### Required action
Where does the string "cone" appear in the listing below? Copy every line where it does.
(Provided material)
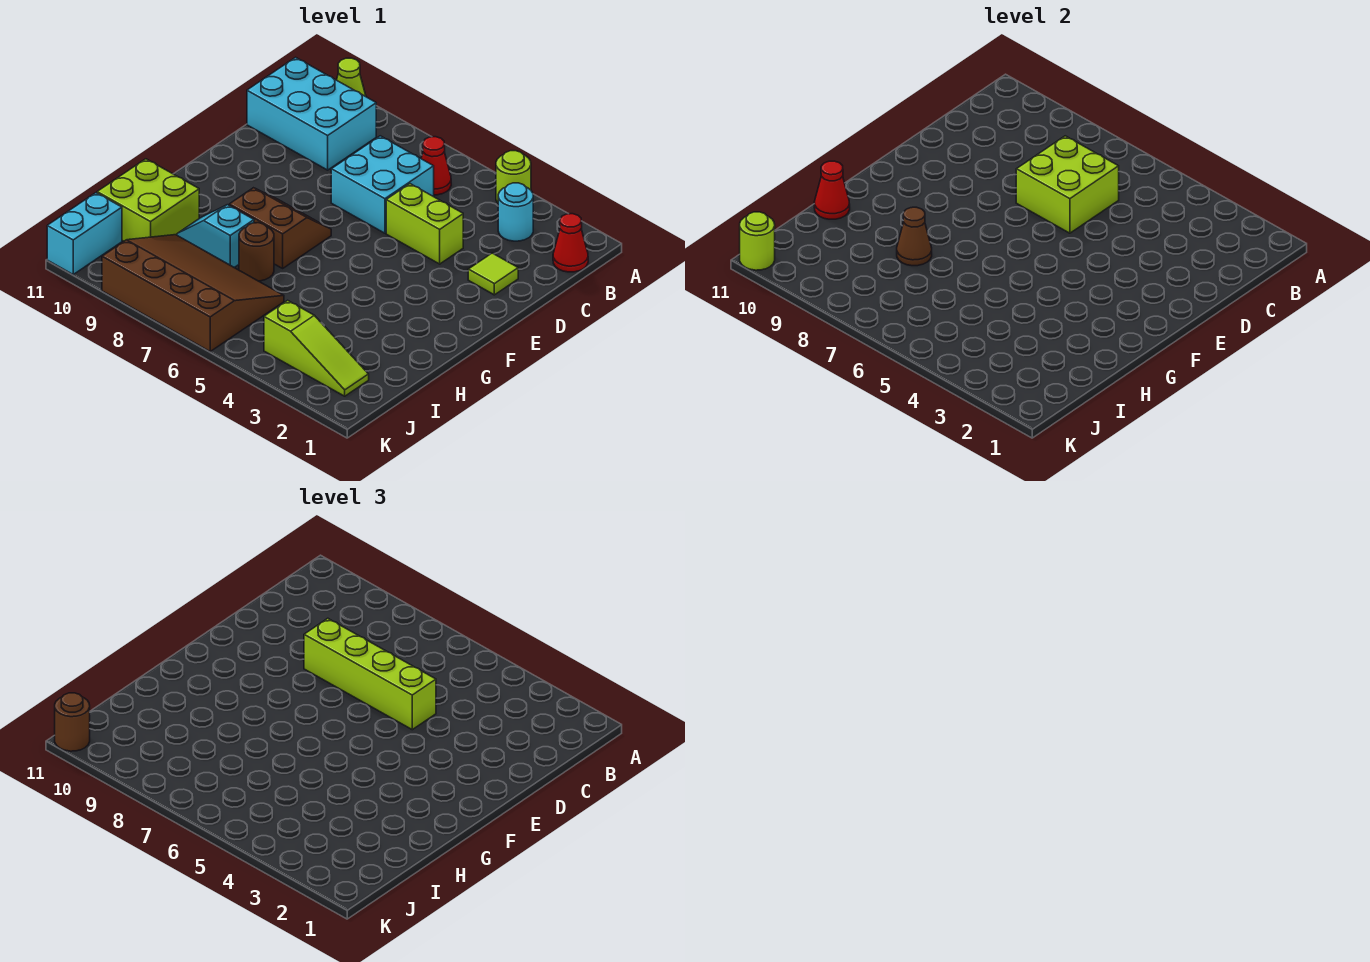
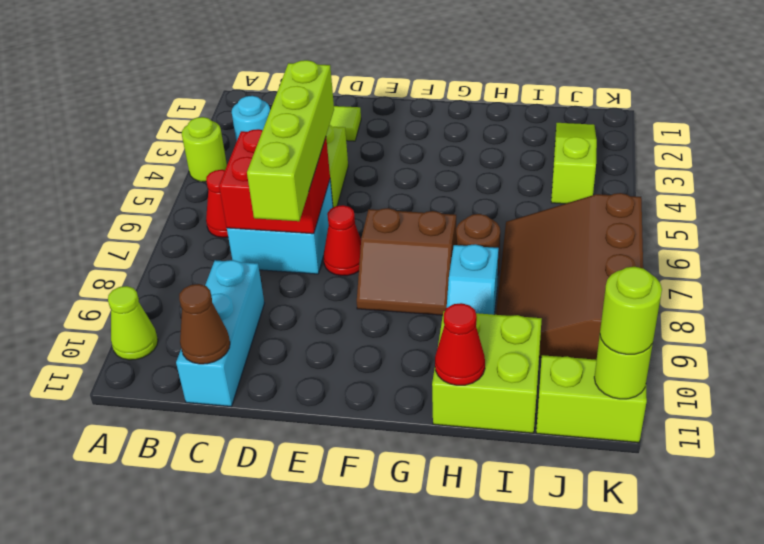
red 1x1 cone [553,214,588,272] -> red 1x1 cone moved to [324,205,361,276]
cyan 2x3 brick [247,57,376,170] -> cyan 1x3 brick [176,260,264,406]
lime 2x2 brick [1016,136,1119,233] -> red 2x2 brick [219,129,330,234]
brown 2x2 slope [229,188,331,268] -> brown 2x2 slope turned to [357,208,456,315]
brown 1x1 cone [897,207,932,266] -> brown 1x1 cone moved to [179,284,230,364]
cyan 1x2 brick [47,193,122,274] -> lime 1x2 brick [536,355,647,442]
brown 1x1 round brick [55,693,90,751] -> lime 1x1 round brick [600,267,662,354]

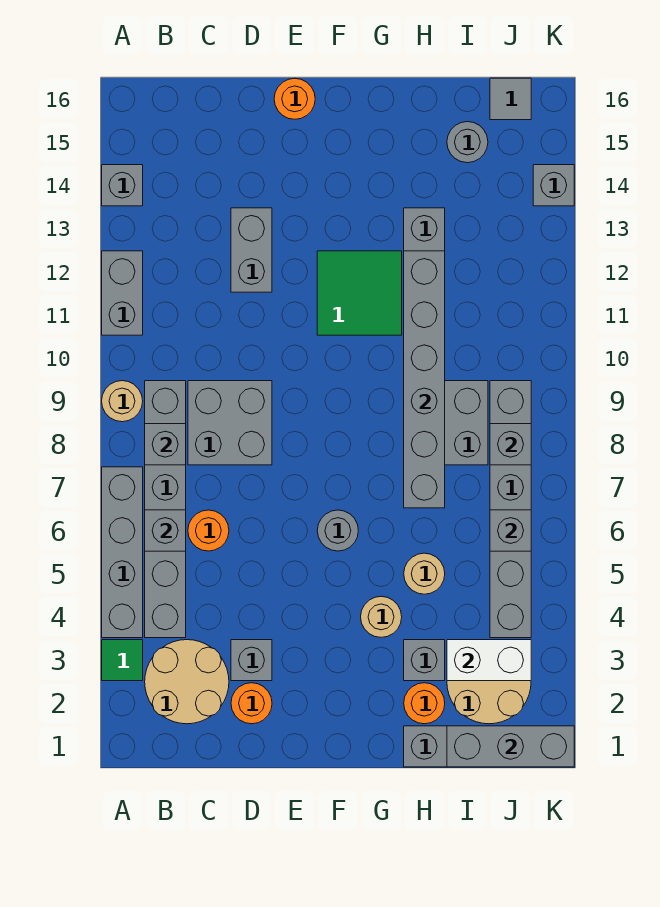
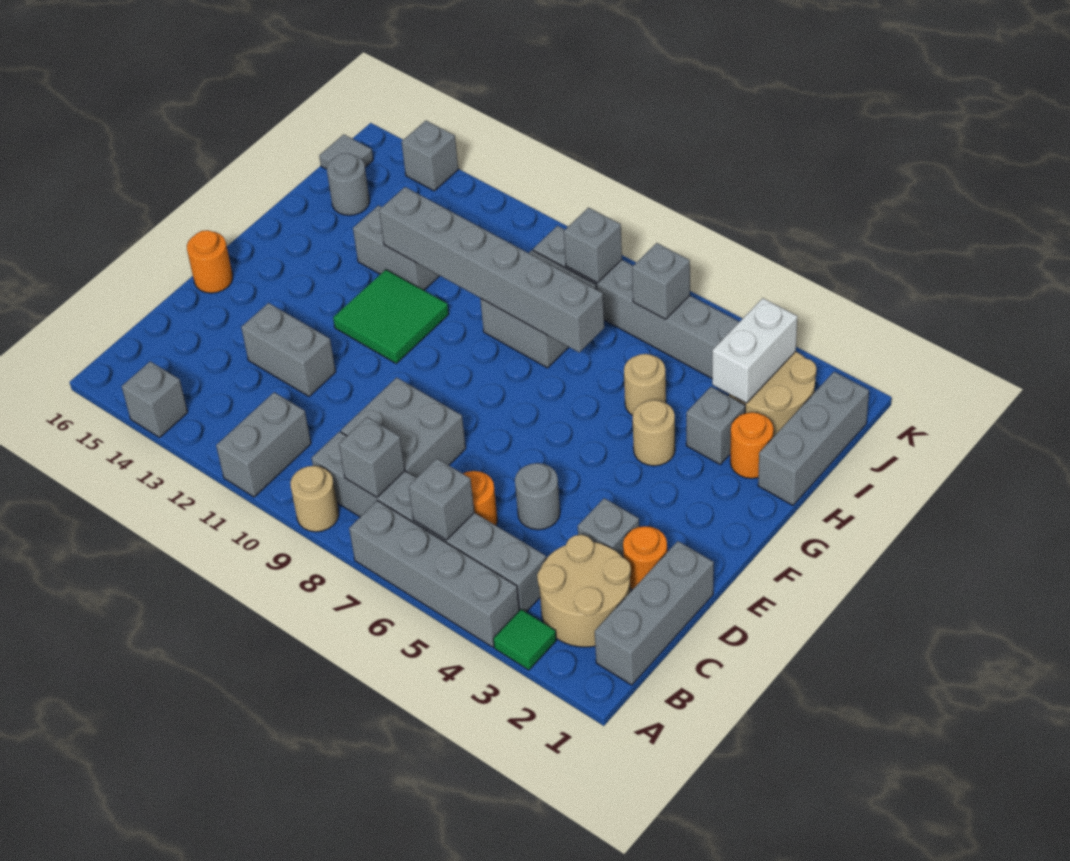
grey 1x2 brick [102,251,143,335] -> grey 1x2 brick turned to [216,392,311,497]
grey 1x1 round brick [317,510,358,551] -> grey 1x1 round brick moved to [515,463,560,530]
grey 1x3 brick [447,726,574,767] -> grey 1x3 brick moved to [595,541,714,685]

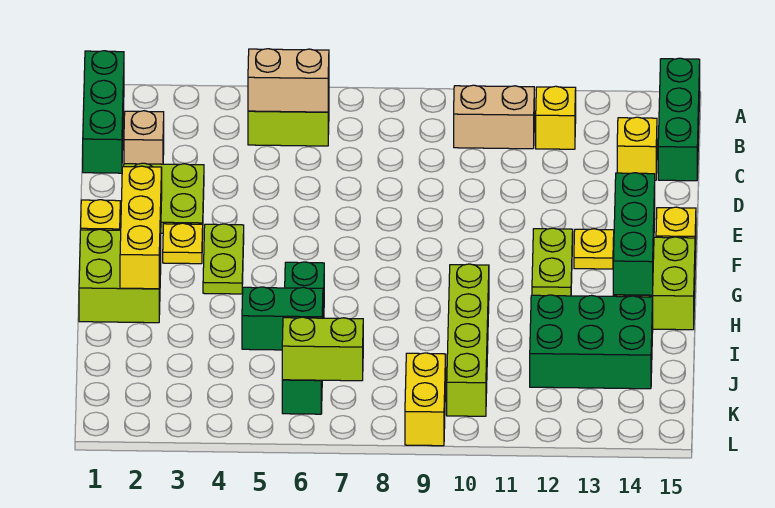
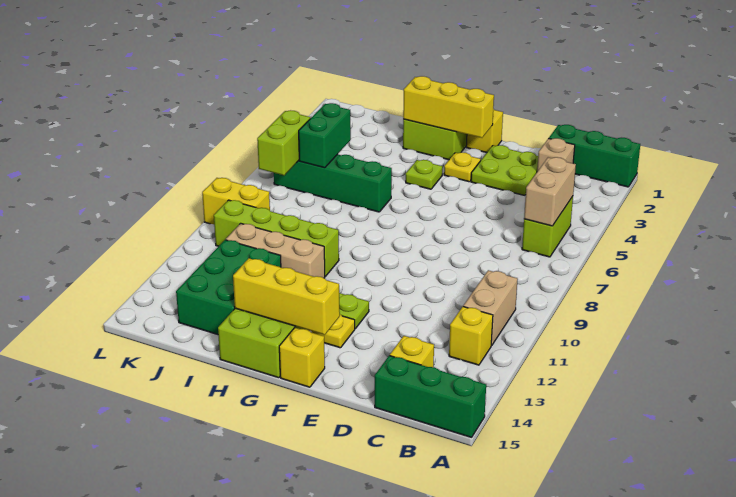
lime 1x2 plate [203,224,244,294] -> lime 1x1 plate [406,160,442,189]
green 1x3 brick [613,173,655,295] -> yellow 1x3 brick [233,258,340,335]
none -> tan 1x3 brick [226,223,325,278]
(End Provided material)
### Answer below
red 1x1 cone [553,214,588,272] -> red 1x1 cone moved to [324,205,361,276]
brown 1x1 cone [897,207,932,266] -> brown 1x1 cone moved to [179,284,230,364]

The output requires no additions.